WORK REQUEST — Repeat, word for word, all the data that follows, and exclude the pictures.

(Two-dimensional motion records)
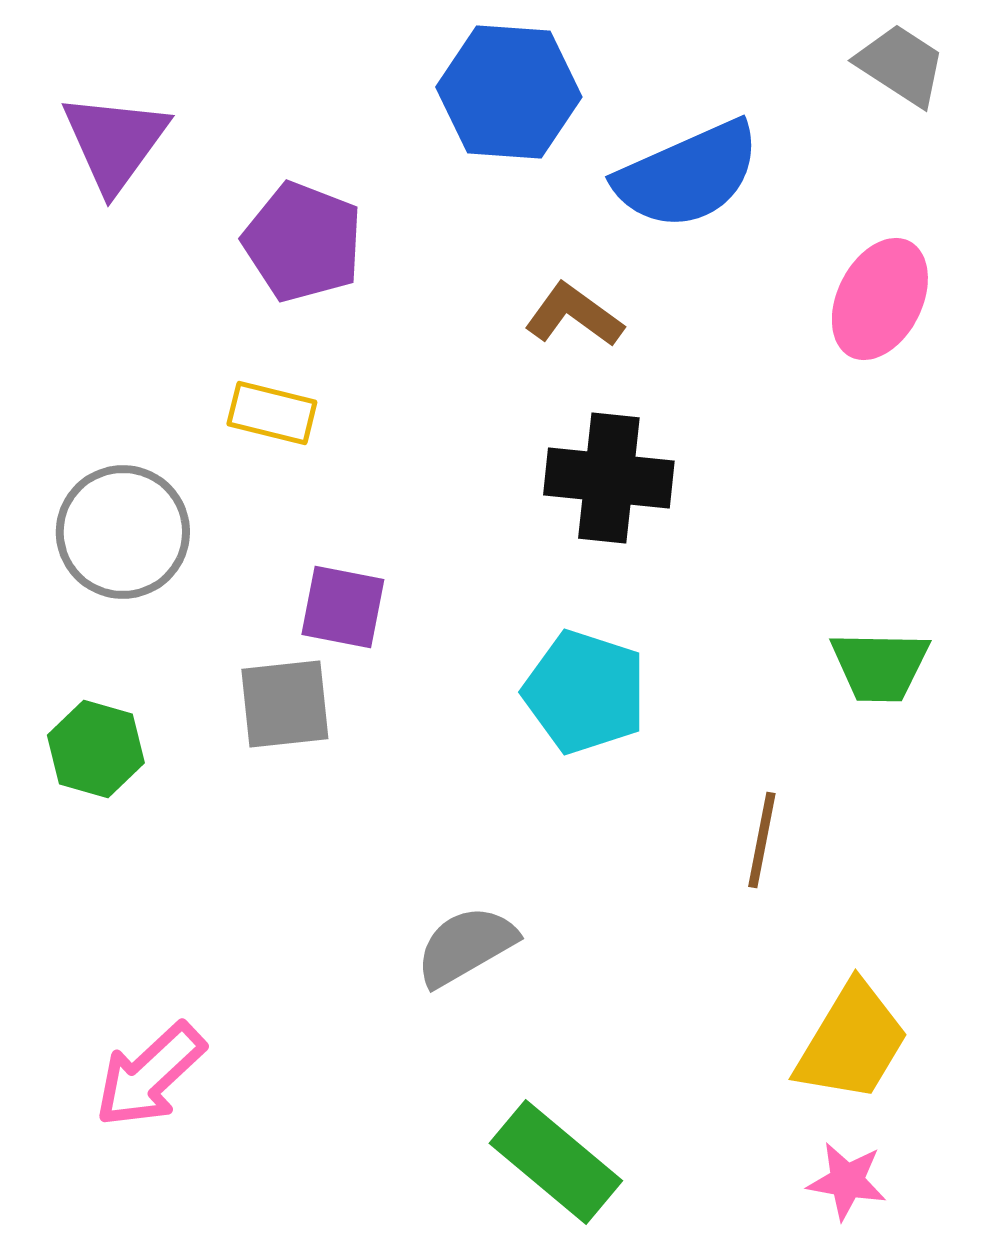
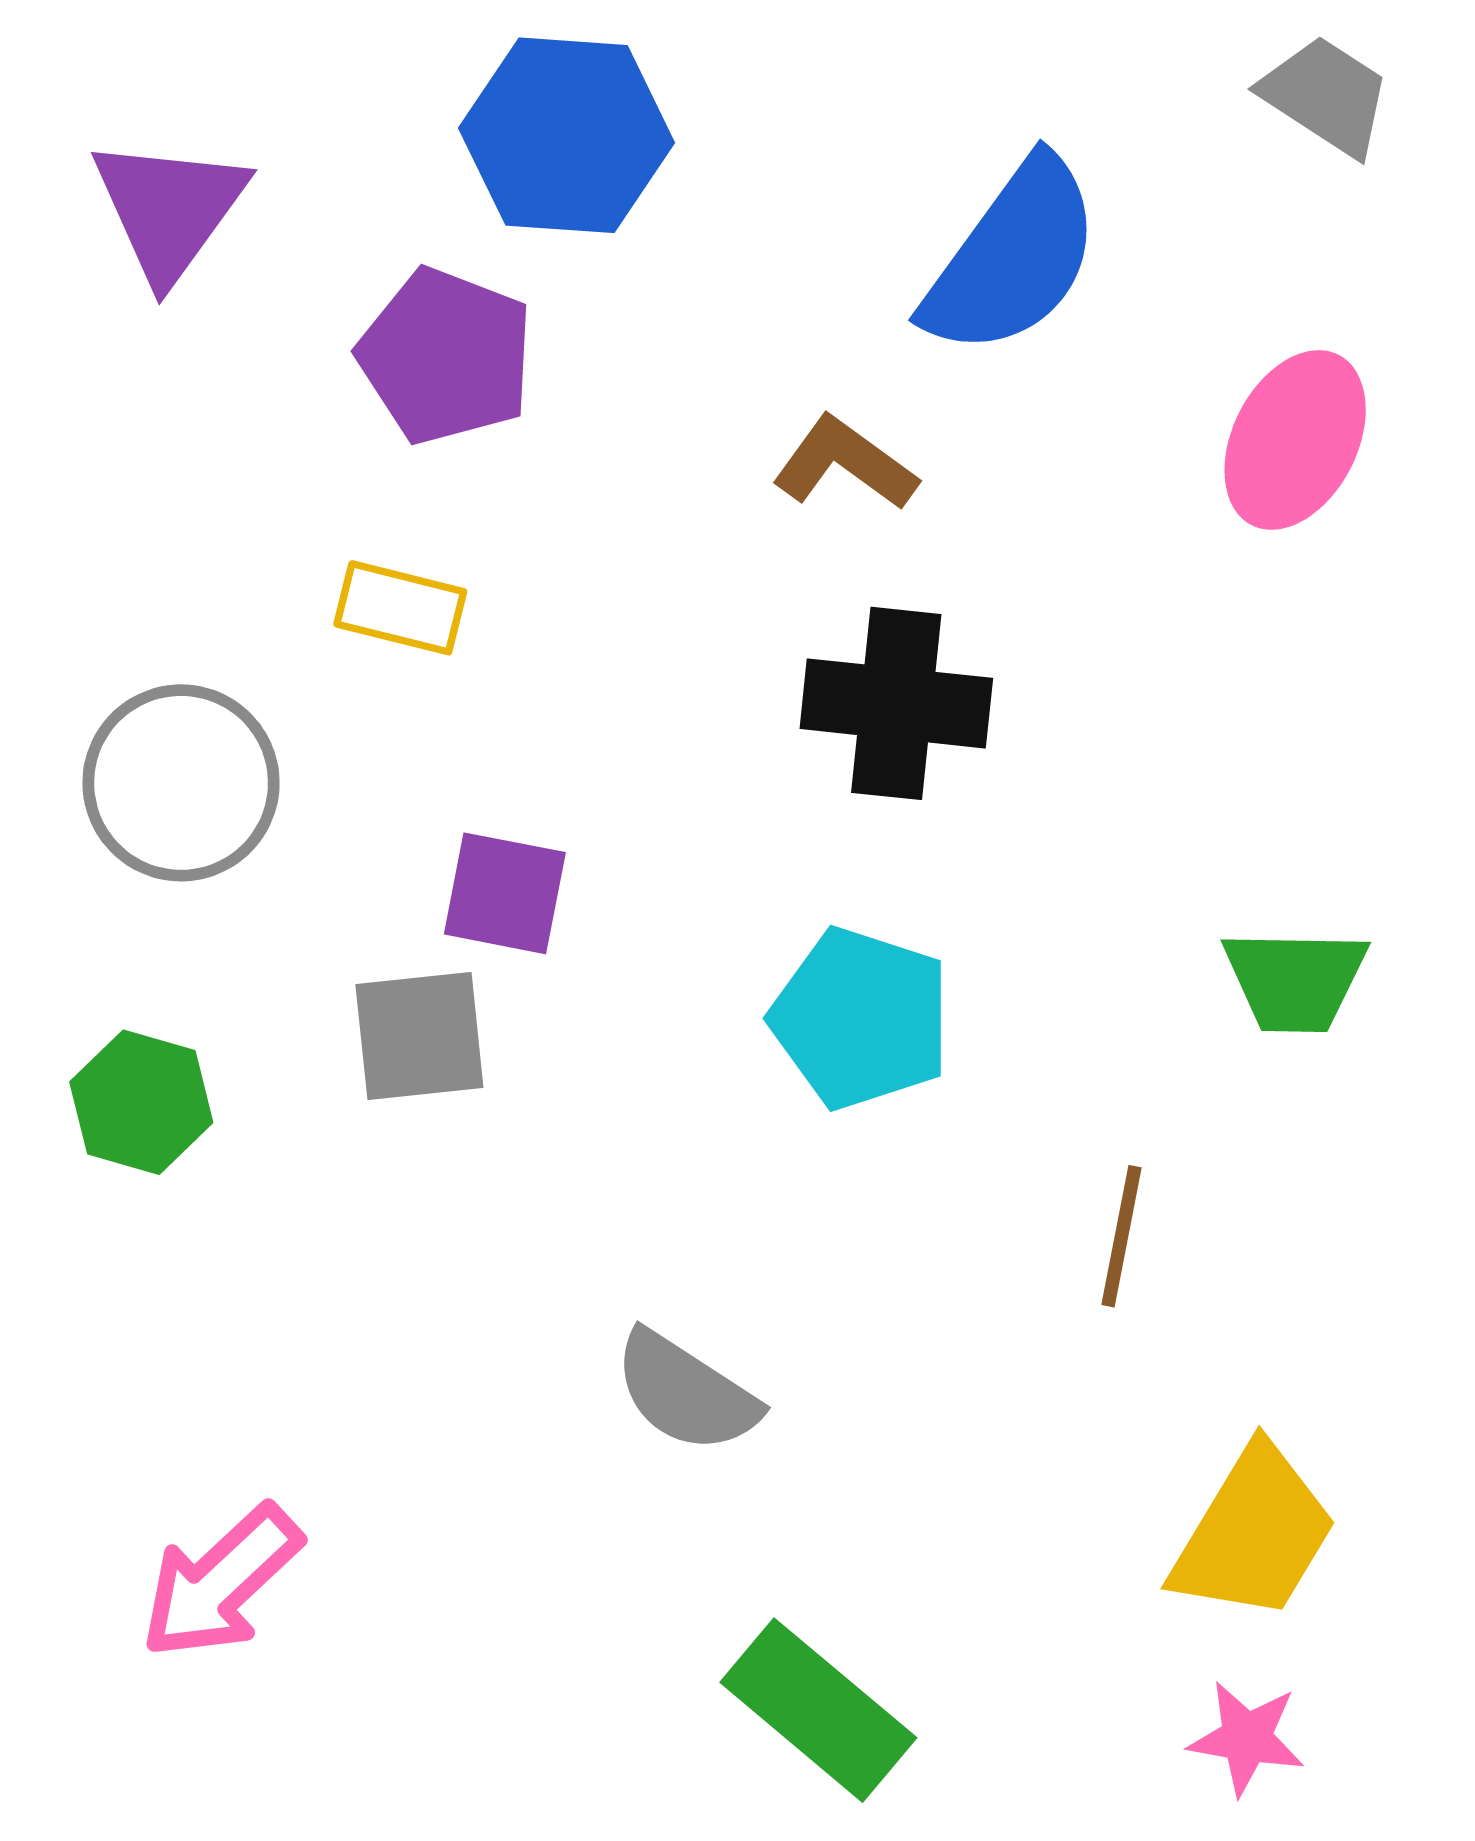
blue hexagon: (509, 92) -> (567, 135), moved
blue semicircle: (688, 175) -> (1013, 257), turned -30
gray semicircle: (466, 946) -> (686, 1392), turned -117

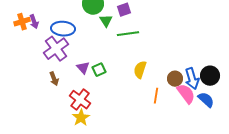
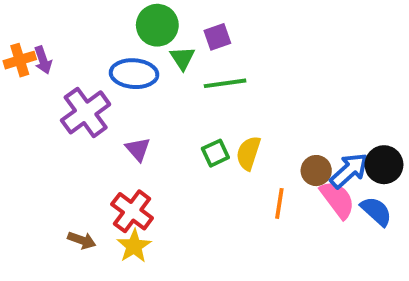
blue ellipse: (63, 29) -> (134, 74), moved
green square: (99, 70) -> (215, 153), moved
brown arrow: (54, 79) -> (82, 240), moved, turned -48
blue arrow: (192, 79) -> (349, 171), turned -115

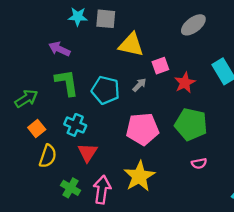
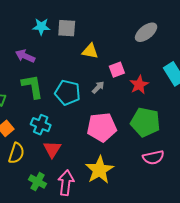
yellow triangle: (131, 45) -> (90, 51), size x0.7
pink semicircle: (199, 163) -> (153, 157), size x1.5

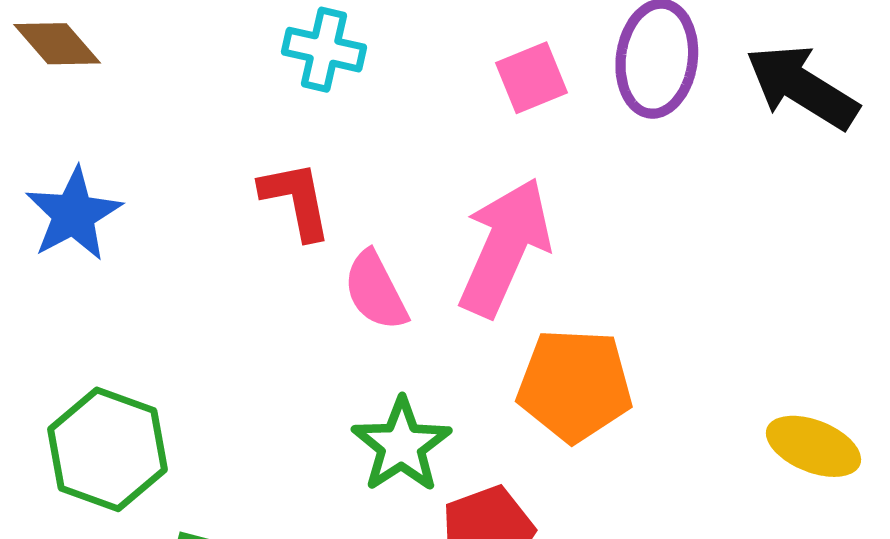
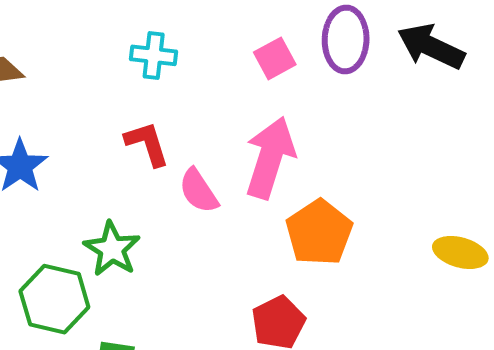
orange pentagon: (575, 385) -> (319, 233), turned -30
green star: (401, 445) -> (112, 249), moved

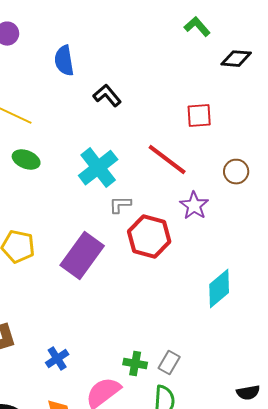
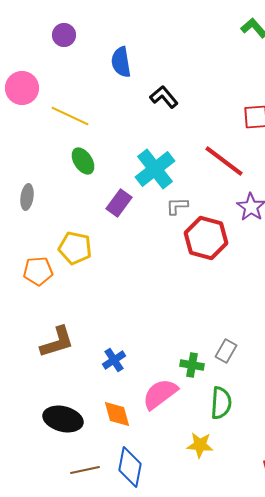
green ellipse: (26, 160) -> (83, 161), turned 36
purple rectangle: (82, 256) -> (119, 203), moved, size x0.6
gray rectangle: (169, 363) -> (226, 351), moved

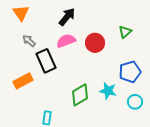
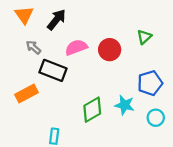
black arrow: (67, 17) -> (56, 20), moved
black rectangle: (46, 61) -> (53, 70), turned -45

ANSWER SECTION —
blue hexagon: (509, 92) -> (567, 135), moved
blue semicircle: (688, 175) -> (1013, 257), turned -30
gray semicircle: (466, 946) -> (686, 1392), turned -117

blue ellipse: (63, 29) -> (134, 74), moved
green square: (99, 70) -> (215, 153), moved
brown arrow: (54, 79) -> (82, 240), moved, turned -48
blue arrow: (192, 79) -> (349, 171), turned -115

yellow triangle: (131, 45) -> (90, 51), size x0.7
pink semicircle: (199, 163) -> (153, 157), size x1.5

orange pentagon: (575, 385) -> (319, 233), turned -30
green star: (401, 445) -> (112, 249), moved

green ellipse: (26, 160) -> (83, 161), turned 36
purple rectangle: (82, 256) -> (119, 203), moved, size x0.6
gray rectangle: (169, 363) -> (226, 351), moved

black arrow: (67, 17) -> (56, 20), moved
black rectangle: (46, 61) -> (53, 70), turned -45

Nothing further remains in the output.